WORK TO COMPLETE = Copy the listing from the line with "red arrow at" to the line with "green circle at", changing "counterclockwise" to "clockwise" and leaving everything else as it is.

DATA SECTION =
-=-=-=-=-

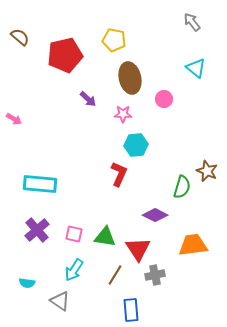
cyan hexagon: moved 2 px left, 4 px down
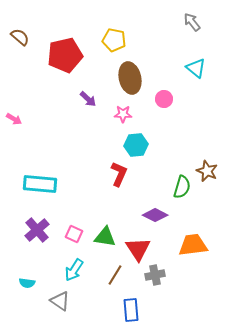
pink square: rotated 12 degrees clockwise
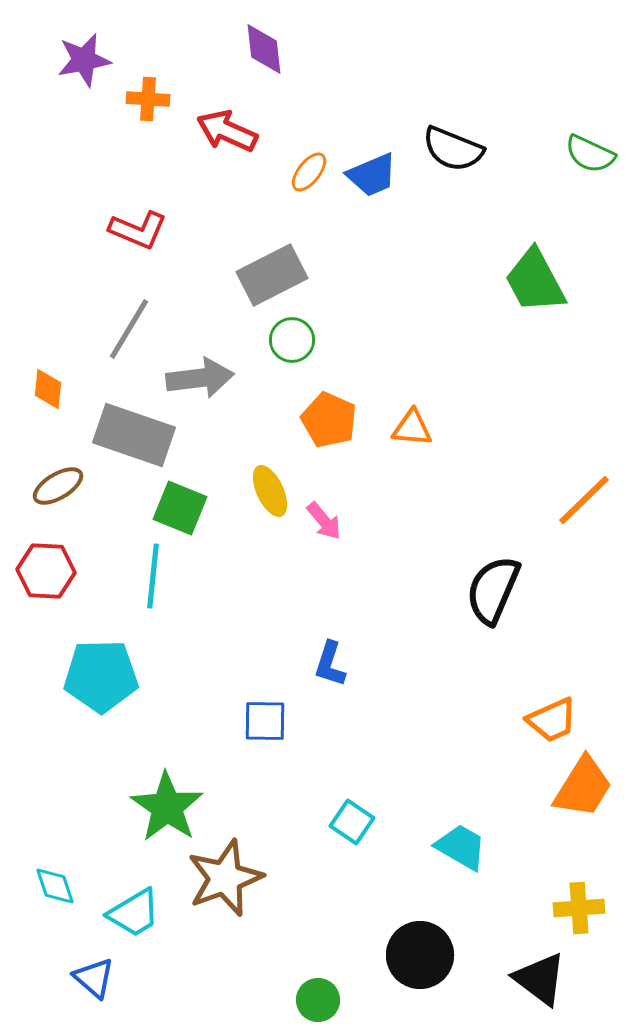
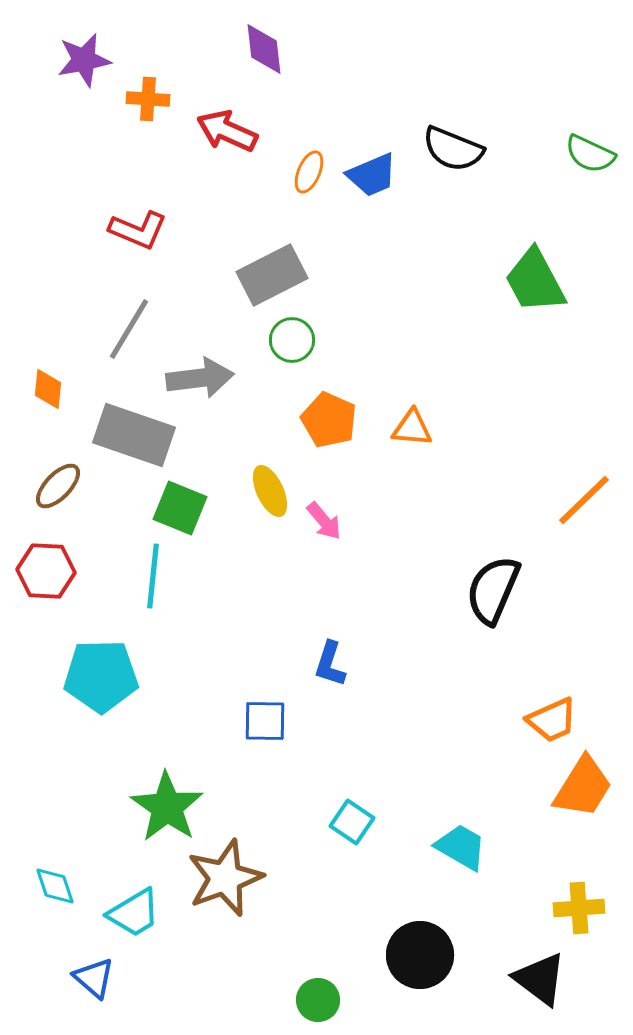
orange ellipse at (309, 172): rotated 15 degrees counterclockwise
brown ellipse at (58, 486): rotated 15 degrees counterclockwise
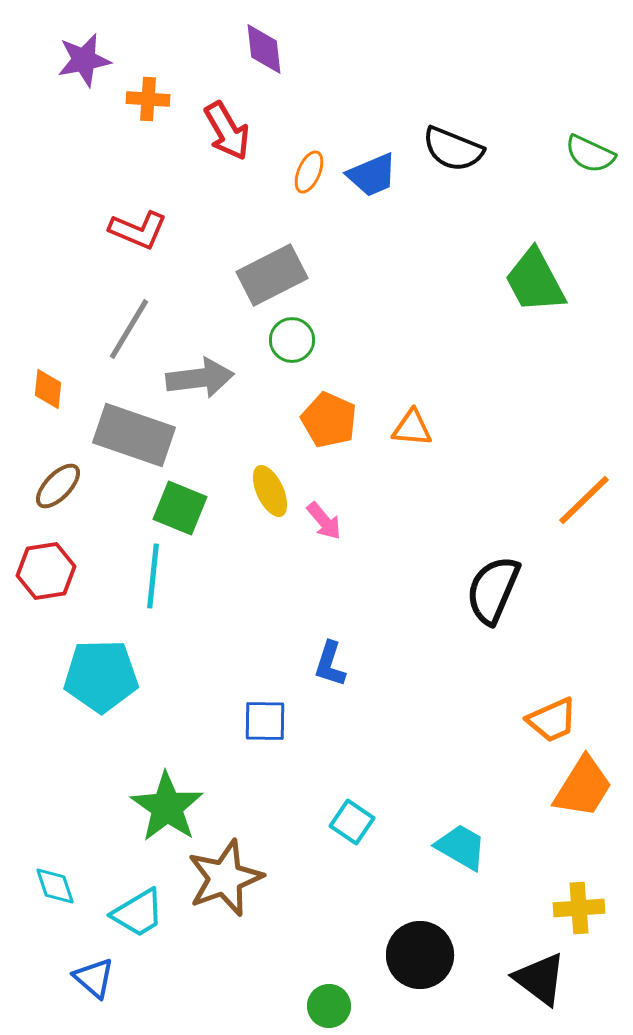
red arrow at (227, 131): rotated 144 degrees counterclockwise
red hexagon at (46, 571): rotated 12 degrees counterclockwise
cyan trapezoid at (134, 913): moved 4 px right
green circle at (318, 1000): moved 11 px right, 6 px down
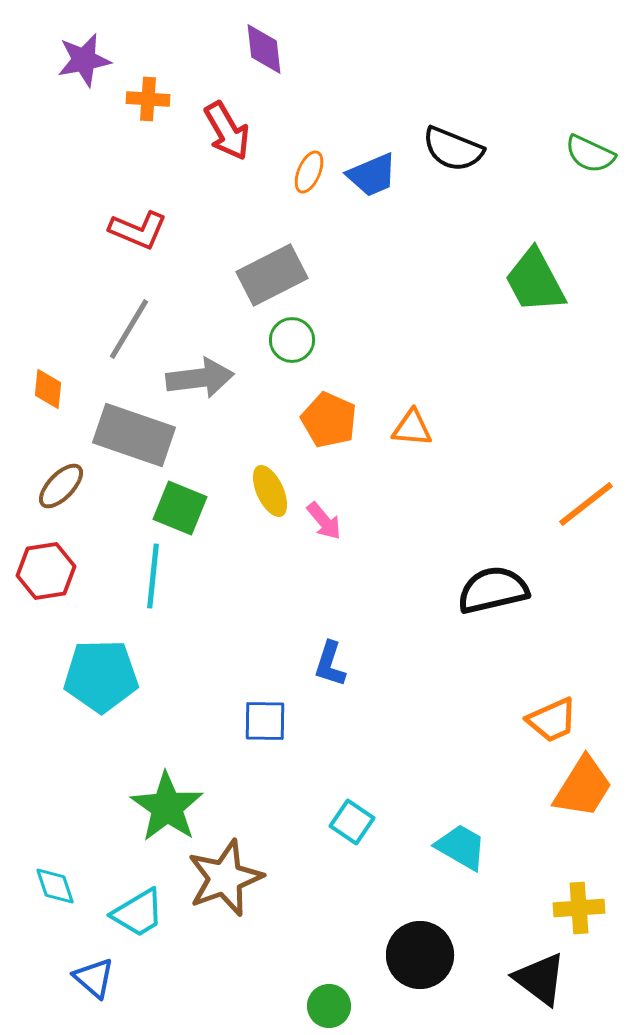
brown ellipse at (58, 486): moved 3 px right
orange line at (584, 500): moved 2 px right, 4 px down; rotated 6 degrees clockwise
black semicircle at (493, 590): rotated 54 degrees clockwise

-=-=-=-=-

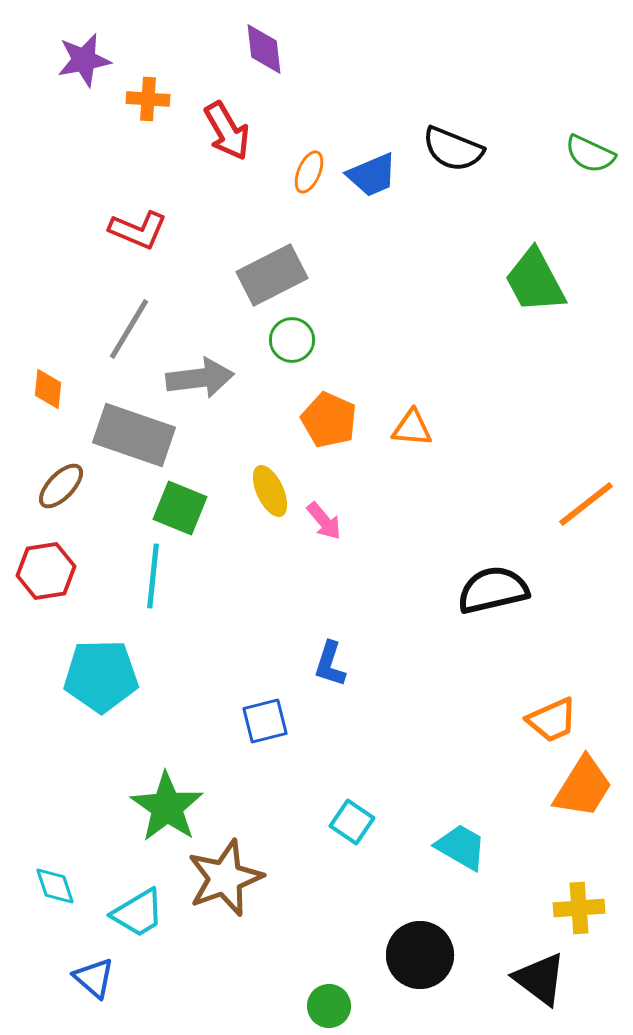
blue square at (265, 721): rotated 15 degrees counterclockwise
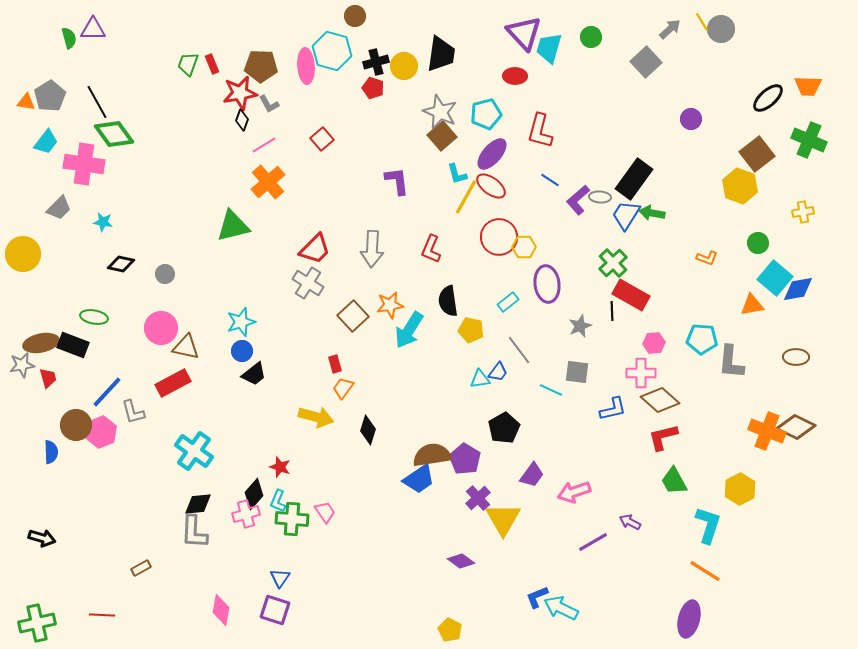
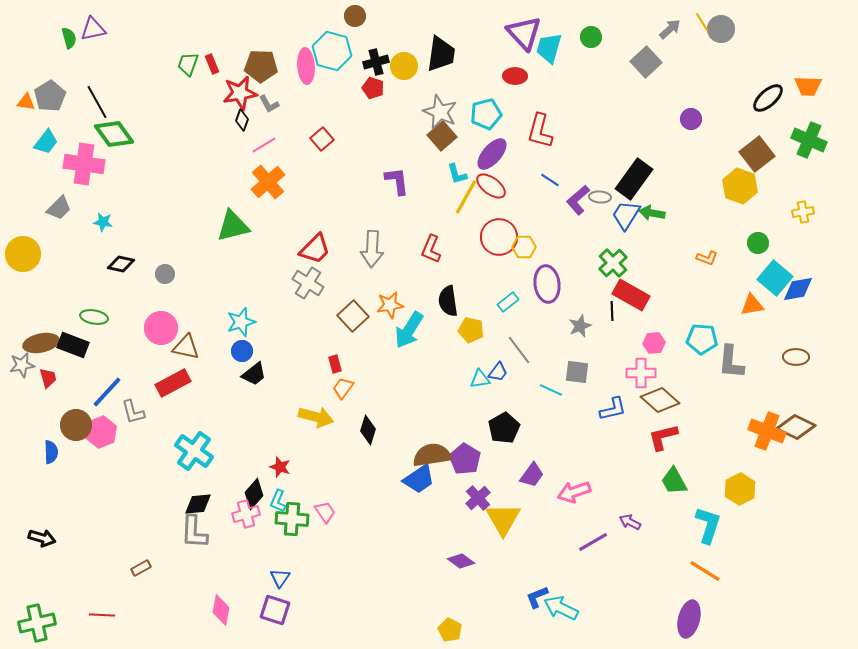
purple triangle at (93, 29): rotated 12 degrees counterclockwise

-=-=-=-=-

TASK ANSWER =
red arrow at (227, 131): rotated 144 degrees clockwise
red hexagon at (46, 571): rotated 12 degrees clockwise
cyan trapezoid at (134, 913): moved 4 px right
green circle at (318, 1000): moved 11 px right, 6 px down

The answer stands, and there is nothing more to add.